Start of Block

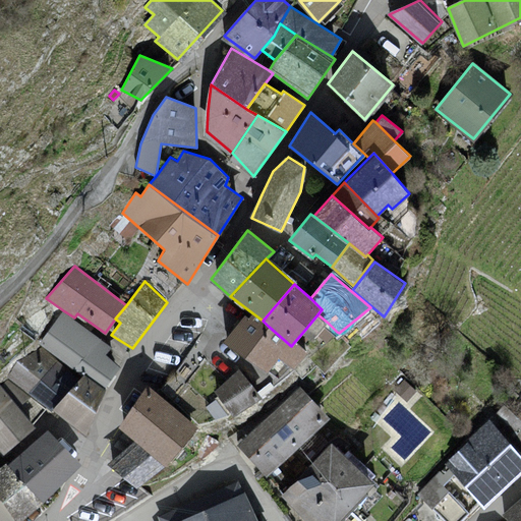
[(74,317),(63,310),(39,344),(42,346),(59,358),(73,369),(101,338),(74,317)]
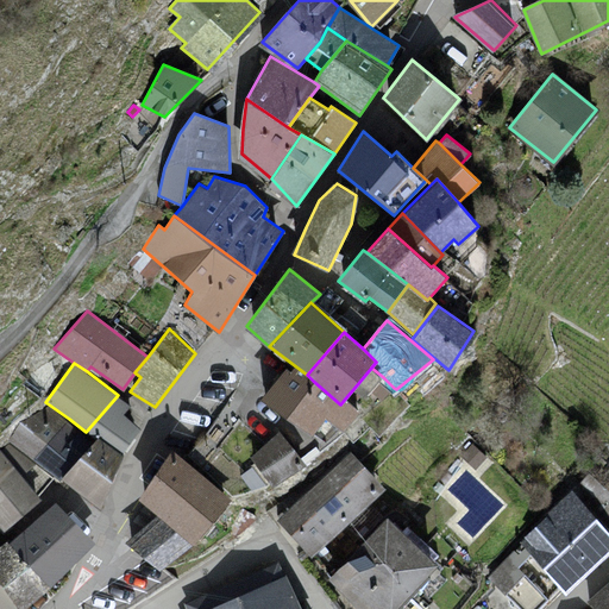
[(359,410),(345,399),(340,405),(313,381),(309,385),(287,366),(259,400),(312,435),(325,418),(344,431),(359,410)]
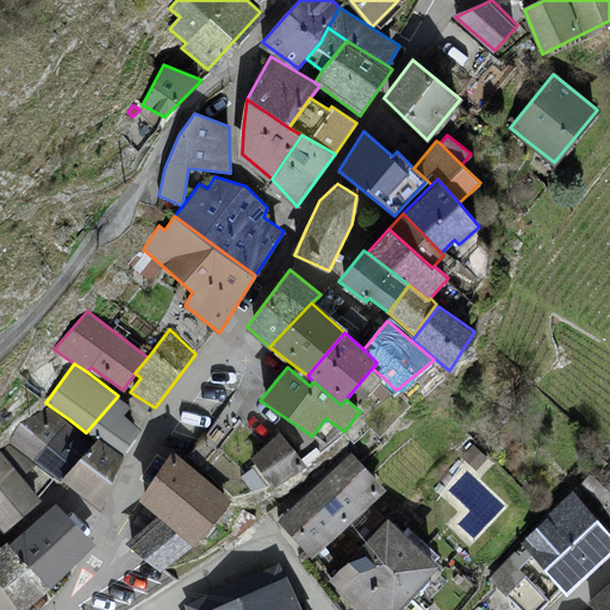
[(372,391),(384,378),(372,368),(354,390),(365,398),(372,391)]
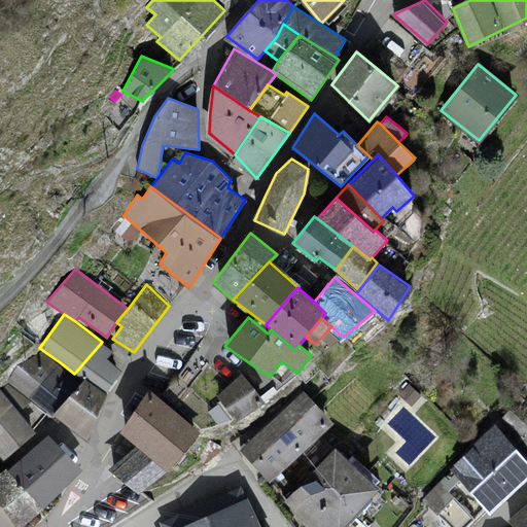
[(331,346),(341,336),(331,326),(321,338),(331,346)]
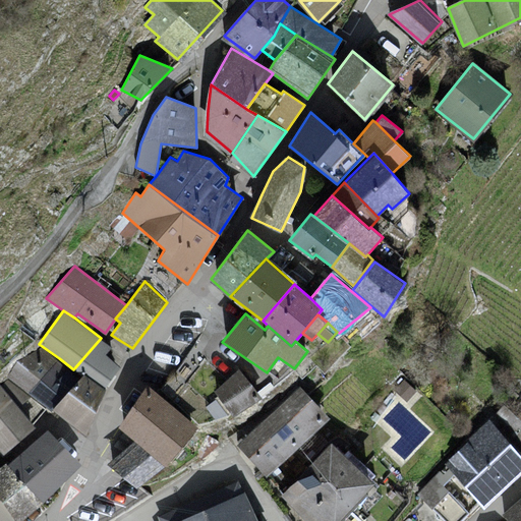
[(112,345),(101,338),(73,369),(80,374),(83,371),(104,387),(120,364),(107,352),(112,345)]
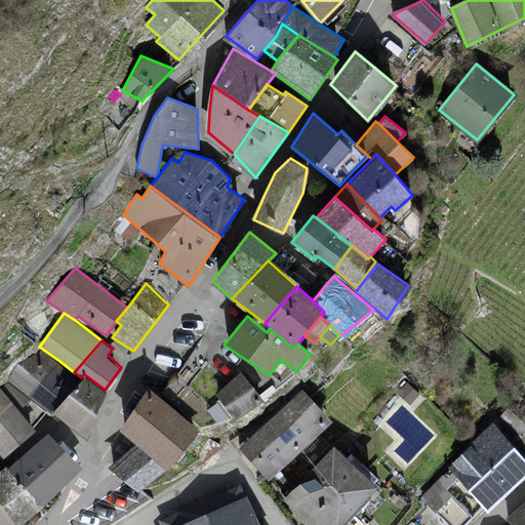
[(29,396),(59,361),(42,349),(17,364),(8,380),(29,396)]
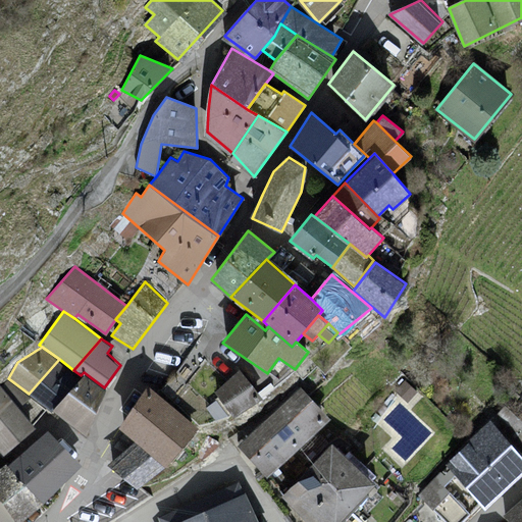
[(52,409),(81,375),(73,370),(59,359),(29,394),(52,409)]
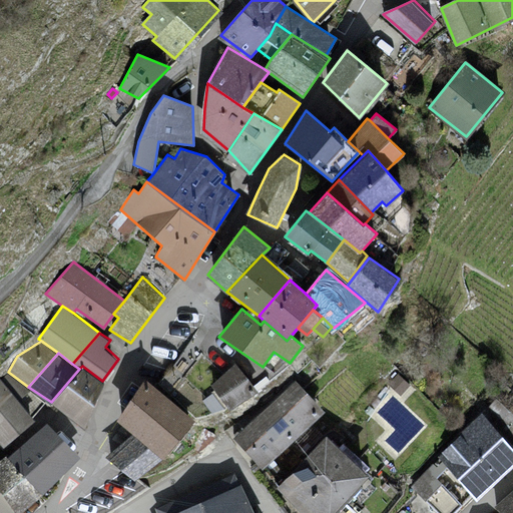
[(235,363),(210,385),(230,411),(258,390),(235,363)]
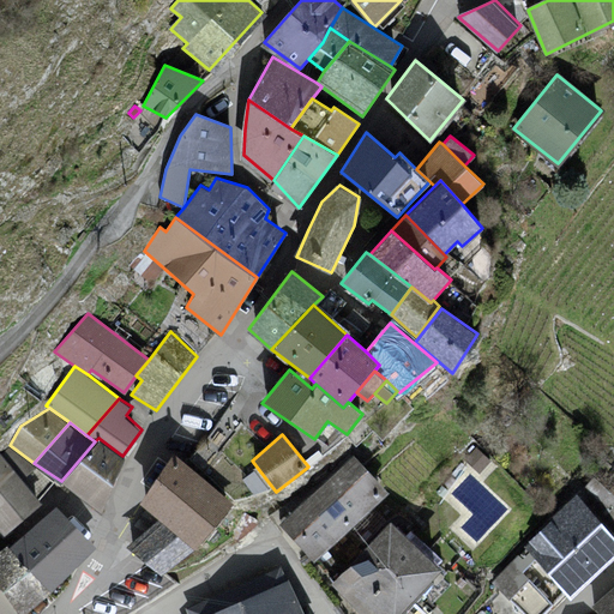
[(101,511),(122,456),(98,438),(95,441),(61,481),(101,511)]
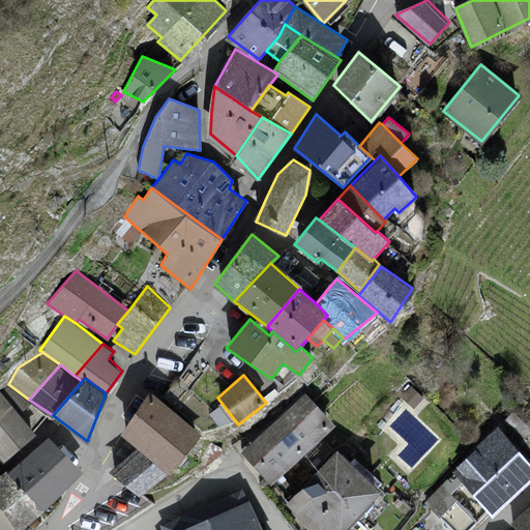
[(424,396),(411,385),(401,396),(414,408),(424,396)]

End of Block

## Directions
Reproduce the entries above exactly. Do not include the images.

## Exercise result
[(74,317),(63,310),(39,344),(42,346),(59,358),(73,369),(101,338),(74,317)]
[(359,410),(345,399),(340,405),(313,381),(309,385),(287,366),(259,400),(312,435),(325,418),(344,431),(359,410)]
[(372,391),(384,378),(372,368),(354,390),(365,398),(372,391)]
[(331,346),(341,336),(331,326),(321,338),(331,346)]
[(112,345),(101,338),(73,369),(80,374),(83,371),(104,387),(120,364),(107,352),(112,345)]
[(29,396),(59,361),(42,349),(17,364),(8,380),(29,396)]
[(52,409),(81,375),(73,370),(59,359),(29,394),(52,409)]
[(235,363),(210,385),(230,411),(258,390),(235,363)]
[(101,511),(122,456),(98,438),(95,441),(61,481),(101,511)]
[(424,396),(411,385),(401,396),(414,408),(424,396)]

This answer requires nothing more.